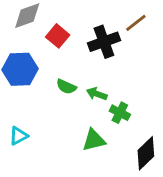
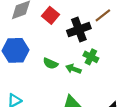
red square: (58, 36) -> (50, 15), moved
green cross: (120, 113) -> (91, 57), moved

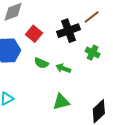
red square: (50, 15) -> (34, 34), moved
green cross: (91, 57) -> (93, 53), moved

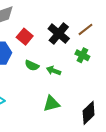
brown line: (92, 17) -> (85, 29), moved
black cross: (69, 31) -> (59, 34), turned -30

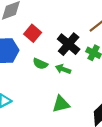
black cross: (59, 34) -> (69, 44), moved

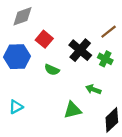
green arrow: (63, 69) -> (93, 89), moved

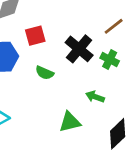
red square: (44, 39) -> (35, 36), turned 35

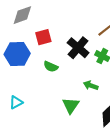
green triangle: (70, 122) -> (71, 105), turned -42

INSTRUCTIONS TO FOLLOW:
Please return every line of the material above that includes "green".

EXPECTED OUTPUT:
green cross: (120, 113) -> (91, 57), moved
green cross: (91, 57) -> (93, 53), moved
green arrow: (63, 69) -> (93, 89), moved
green triangle: (70, 122) -> (71, 105), turned -42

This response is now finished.